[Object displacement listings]

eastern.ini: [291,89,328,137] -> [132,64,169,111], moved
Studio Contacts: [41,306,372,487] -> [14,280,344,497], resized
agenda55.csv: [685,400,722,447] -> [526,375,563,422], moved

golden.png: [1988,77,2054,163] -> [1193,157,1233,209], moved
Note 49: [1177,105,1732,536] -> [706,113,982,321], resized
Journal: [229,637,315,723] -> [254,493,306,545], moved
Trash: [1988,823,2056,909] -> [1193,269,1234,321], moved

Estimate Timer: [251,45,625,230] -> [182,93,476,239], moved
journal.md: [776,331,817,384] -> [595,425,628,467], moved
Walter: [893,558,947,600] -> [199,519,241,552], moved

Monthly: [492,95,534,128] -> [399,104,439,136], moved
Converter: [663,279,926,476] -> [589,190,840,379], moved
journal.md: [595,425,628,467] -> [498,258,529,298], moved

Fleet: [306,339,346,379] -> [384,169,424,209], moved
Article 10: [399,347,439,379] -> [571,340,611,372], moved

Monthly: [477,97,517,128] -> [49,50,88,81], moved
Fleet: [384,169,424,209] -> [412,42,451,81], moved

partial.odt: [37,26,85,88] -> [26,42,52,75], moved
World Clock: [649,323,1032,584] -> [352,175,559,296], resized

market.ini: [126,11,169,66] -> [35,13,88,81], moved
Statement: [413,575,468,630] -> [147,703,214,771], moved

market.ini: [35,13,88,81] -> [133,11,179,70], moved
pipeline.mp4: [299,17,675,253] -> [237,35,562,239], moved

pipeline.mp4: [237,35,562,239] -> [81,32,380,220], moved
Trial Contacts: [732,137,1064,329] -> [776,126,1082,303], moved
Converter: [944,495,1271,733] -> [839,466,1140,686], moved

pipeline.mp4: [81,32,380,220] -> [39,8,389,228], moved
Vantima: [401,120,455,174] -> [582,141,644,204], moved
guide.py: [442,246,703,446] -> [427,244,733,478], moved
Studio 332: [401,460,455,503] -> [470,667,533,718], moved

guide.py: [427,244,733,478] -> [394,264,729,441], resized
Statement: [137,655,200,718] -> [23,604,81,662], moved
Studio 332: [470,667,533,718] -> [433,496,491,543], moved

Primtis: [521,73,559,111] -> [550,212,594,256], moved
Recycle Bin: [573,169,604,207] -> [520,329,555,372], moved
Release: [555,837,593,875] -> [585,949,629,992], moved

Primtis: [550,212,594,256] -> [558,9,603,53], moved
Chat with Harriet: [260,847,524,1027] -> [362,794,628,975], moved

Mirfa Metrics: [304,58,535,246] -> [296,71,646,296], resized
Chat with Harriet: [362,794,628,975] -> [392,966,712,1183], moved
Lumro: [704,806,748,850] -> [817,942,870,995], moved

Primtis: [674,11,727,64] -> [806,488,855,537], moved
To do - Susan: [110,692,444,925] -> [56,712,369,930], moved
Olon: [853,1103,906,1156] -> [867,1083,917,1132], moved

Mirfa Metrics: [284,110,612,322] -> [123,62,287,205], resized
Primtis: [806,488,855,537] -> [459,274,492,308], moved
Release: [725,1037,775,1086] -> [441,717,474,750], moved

_TASK GOAL:_
If a line above holds the string "with", copy it out.

_TASK RESULT:_
Chat with Harriet: [260,847,524,1027] -> [362,794,628,975], moved
Chat with Harriet: [362,794,628,975] -> [392,966,712,1183], moved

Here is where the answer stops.